Work task>
List the lines of this listing that hold the word "bulb".

Data provided>

————

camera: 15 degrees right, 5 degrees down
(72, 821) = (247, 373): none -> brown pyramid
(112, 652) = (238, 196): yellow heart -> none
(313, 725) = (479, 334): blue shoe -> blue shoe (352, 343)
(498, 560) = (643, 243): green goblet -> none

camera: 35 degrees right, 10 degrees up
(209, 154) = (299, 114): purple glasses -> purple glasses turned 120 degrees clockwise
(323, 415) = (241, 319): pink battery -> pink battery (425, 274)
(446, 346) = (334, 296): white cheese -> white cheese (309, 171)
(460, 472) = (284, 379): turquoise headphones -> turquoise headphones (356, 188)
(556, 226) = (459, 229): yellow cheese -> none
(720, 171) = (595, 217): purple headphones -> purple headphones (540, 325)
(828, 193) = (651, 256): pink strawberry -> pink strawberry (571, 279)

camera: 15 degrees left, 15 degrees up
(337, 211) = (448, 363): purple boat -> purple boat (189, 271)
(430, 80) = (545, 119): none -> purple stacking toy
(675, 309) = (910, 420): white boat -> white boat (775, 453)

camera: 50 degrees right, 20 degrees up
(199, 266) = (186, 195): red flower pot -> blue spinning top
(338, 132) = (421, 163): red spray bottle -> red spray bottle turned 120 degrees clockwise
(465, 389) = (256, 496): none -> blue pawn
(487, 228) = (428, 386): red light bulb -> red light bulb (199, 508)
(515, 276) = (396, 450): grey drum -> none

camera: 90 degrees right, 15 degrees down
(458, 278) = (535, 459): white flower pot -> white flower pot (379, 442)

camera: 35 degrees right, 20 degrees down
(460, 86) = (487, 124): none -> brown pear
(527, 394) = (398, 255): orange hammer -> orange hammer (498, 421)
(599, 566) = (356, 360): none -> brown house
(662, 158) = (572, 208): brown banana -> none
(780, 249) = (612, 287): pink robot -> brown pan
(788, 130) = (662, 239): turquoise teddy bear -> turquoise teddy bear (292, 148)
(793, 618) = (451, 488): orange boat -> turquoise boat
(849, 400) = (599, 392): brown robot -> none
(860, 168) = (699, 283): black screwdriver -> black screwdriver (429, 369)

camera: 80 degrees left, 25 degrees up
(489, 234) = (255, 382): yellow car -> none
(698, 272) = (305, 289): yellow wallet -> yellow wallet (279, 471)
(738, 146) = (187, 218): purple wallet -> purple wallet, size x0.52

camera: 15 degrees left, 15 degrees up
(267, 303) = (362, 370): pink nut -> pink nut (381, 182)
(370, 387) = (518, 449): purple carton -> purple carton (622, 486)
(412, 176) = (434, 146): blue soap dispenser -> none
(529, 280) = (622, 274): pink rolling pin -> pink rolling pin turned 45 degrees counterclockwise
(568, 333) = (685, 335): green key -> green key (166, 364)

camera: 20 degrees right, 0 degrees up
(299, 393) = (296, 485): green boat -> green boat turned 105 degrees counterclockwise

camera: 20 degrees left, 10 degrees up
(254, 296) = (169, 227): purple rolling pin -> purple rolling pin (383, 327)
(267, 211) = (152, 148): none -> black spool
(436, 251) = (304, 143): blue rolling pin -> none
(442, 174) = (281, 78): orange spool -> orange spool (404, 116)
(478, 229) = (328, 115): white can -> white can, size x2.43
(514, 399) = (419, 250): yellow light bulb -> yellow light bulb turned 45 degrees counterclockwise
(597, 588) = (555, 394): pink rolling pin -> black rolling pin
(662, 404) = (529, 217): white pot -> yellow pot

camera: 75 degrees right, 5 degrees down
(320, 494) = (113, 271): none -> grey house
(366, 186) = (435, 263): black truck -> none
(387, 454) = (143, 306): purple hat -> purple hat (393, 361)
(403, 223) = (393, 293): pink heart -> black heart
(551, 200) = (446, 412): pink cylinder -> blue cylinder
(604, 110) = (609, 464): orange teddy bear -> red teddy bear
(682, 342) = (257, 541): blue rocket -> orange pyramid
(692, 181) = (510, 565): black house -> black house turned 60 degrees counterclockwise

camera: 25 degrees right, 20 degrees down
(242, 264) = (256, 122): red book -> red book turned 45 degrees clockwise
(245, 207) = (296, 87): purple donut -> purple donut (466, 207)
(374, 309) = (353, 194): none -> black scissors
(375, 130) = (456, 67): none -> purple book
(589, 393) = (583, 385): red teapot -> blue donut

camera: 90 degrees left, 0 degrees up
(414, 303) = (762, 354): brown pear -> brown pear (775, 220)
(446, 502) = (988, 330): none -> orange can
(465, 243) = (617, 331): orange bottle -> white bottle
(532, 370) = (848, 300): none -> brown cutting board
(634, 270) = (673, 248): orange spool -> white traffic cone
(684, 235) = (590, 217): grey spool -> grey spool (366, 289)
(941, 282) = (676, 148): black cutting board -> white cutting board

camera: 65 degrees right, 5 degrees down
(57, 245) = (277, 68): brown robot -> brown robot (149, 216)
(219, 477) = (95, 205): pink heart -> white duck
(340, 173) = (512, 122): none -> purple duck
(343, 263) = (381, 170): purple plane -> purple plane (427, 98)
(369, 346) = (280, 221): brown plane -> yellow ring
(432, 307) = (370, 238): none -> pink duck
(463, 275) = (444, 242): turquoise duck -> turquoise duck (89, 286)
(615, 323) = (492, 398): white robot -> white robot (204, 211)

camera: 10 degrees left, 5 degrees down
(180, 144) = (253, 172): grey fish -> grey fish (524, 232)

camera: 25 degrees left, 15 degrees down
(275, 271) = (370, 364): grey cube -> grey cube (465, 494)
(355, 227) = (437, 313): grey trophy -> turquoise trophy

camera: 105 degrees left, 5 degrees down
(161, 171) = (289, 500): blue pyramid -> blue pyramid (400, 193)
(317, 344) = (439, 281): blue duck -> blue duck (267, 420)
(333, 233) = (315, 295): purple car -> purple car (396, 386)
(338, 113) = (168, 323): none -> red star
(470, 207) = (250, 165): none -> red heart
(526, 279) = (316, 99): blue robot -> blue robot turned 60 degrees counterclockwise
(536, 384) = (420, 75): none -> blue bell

————

Result of the exercise>
(487, 228) = (428, 386): red light bulb -> red light bulb (199, 508)
(514, 399) = (419, 250): yellow light bulb -> yellow light bulb turned 45 degrees counterclockwise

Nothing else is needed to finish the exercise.